## TASK PROMPT
Retype the complete listing exactly as it appears.
-- DATA TO EXAMINE follows --
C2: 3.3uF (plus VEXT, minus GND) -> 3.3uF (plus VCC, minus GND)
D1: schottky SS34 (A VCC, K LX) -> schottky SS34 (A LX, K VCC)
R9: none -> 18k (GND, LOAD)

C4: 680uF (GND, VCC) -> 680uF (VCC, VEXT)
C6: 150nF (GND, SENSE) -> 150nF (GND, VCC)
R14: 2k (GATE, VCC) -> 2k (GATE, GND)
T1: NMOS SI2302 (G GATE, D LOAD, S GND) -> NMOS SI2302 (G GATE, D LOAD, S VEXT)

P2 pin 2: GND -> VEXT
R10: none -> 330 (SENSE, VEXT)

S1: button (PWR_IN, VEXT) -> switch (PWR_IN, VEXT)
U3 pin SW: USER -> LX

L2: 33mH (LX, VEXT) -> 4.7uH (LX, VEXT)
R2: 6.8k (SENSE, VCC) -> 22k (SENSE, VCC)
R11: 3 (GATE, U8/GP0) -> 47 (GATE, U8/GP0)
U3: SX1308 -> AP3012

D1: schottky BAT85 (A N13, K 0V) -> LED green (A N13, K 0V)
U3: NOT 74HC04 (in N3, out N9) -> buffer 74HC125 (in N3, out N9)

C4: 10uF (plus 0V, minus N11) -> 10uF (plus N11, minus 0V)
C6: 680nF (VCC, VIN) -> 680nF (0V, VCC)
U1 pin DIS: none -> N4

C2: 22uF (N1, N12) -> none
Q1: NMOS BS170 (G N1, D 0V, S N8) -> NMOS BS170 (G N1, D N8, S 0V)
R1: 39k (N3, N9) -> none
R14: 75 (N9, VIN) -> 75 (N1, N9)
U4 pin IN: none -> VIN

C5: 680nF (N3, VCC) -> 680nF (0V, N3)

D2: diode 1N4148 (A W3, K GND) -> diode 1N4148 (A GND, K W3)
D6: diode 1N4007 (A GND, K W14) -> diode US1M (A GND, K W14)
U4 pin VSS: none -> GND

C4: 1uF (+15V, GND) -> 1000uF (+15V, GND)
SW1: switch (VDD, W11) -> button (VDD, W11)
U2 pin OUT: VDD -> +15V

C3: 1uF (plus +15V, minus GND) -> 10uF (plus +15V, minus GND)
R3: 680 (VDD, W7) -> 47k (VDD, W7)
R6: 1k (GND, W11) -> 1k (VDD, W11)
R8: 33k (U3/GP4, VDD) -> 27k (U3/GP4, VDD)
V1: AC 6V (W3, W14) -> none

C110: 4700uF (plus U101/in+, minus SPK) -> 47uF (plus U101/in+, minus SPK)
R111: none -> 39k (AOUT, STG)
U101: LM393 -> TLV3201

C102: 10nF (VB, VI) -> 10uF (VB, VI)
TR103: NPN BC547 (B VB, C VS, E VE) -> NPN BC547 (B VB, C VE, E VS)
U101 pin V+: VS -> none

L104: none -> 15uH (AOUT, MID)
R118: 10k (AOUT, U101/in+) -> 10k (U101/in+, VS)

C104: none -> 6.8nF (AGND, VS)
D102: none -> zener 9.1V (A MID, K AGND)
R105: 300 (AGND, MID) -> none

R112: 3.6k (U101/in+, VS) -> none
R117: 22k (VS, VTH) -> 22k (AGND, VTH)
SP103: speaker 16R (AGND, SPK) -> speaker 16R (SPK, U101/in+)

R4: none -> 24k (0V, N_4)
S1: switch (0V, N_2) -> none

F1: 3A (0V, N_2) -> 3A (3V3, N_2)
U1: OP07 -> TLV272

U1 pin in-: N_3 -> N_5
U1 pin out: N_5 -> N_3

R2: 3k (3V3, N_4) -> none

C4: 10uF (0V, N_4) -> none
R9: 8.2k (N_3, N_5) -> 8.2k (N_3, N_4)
-- DATA TO EXAMINE concluded --
## EXPECTED OUTPUT
C2: 3.3uF (plus VEXT, minus GND) -> 3.3uF (plus VCC, minus GND)
D1: schottky SS34 (A VCC, K LX) -> schottky SS34 (A LX, K VCC)
R9: none -> 18k (GND, LOAD)

C4: 680uF (GND, VCC) -> 680uF (VCC, VEXT)
C6: 150nF (GND, SENSE) -> 150nF (GND, VCC)
R14: 2k (GATE, VCC) -> 2k (GATE, GND)
T1: NMOS SI2302 (G GATE, D LOAD, S GND) -> NMOS SI2302 (G GATE, D LOAD, S VEXT)

P2 pin 2: GND -> VEXT
R10: none -> 330 (SENSE, VEXT)

S1: button (PWR_IN, VEXT) -> switch (PWR_IN, VEXT)
U3 pin SW: USER -> LX

L2: 33mH (LX, VEXT) -> 4.7uH (LX, VEXT)
R2: 6.8k (SENSE, VCC) -> 22k (SENSE, VCC)
R11: 3 (GATE, U8/GP0) -> 47 (GATE, U8/GP0)
U3: SX1308 -> AP3012

D1: schottky BAT85 (A N13, K 0V) -> LED green (A N13, K 0V)
U3: NOT 74HC04 (in N3, out N9) -> buffer 74HC125 (in N3, out N9)

C4: 10uF (plus 0V, minus N11) -> 10uF (plus N11, minus 0V)
C6: 680nF (VCC, VIN) -> 680nF (0V, VCC)
U1 pin DIS: none -> N4

C2: 22uF (N1, N12) -> none
Q1: NMOS BS170 (G N1, D 0V, S N8) -> NMOS BS170 (G N1, D N8, S 0V)
R1: 39k (N3, N9) -> none
R14: 75 (N9, VIN) -> 75 (N1, N9)
U4 pin IN: none -> VIN

C5: 680nF (N3, VCC) -> 680nF (0V, N3)

D2: diode 1N4148 (A W3, K GND) -> diode 1N4148 (A GND, K W3)
D6: diode 1N4007 (A GND, K W14) -> diode US1M (A GND, K W14)
U4 pin VSS: none -> GND

C4: 1uF (+15V, GND) -> 1000uF (+15V, GND)
SW1: switch (VDD, W11) -> button (VDD, W11)
U2 pin OUT: VDD -> +15V

C3: 1uF (plus +15V, minus GND) -> 10uF (plus +15V, minus GND)
R3: 680 (VDD, W7) -> 47k (VDD, W7)
R6: 1k (GND, W11) -> 1k (VDD, W11)
R8: 33k (U3/GP4, VDD) -> 27k (U3/GP4, VDD)
V1: AC 6V (W3, W14) -> none

C110: 4700uF (plus U101/in+, minus SPK) -> 47uF (plus U101/in+, minus SPK)
R111: none -> 39k (AOUT, STG)
U101: LM393 -> TLV3201

C102: 10nF (VB, VI) -> 10uF (VB, VI)
TR103: NPN BC547 (B VB, C VS, E VE) -> NPN BC547 (B VB, C VE, E VS)
U101 pin V+: VS -> none

L104: none -> 15uH (AOUT, MID)
R118: 10k (AOUT, U101/in+) -> 10k (U101/in+, VS)

C104: none -> 6.8nF (AGND, VS)
D102: none -> zener 9.1V (A MID, K AGND)
R105: 300 (AGND, MID) -> none

R112: 3.6k (U101/in+, VS) -> none
R117: 22k (VS, VTH) -> 22k (AGND, VTH)
SP103: speaker 16R (AGND, SPK) -> speaker 16R (SPK, U101/in+)

R4: none -> 24k (0V, N_4)
S1: switch (0V, N_2) -> none

F1: 3A (0V, N_2) -> 3A (3V3, N_2)
U1: OP07 -> TLV272

U1 pin in-: N_3 -> N_5
U1 pin out: N_5 -> N_3

R2: 3k (3V3, N_4) -> none

C4: 10uF (0V, N_4) -> none
R9: 8.2k (N_3, N_5) -> 8.2k (N_3, N_4)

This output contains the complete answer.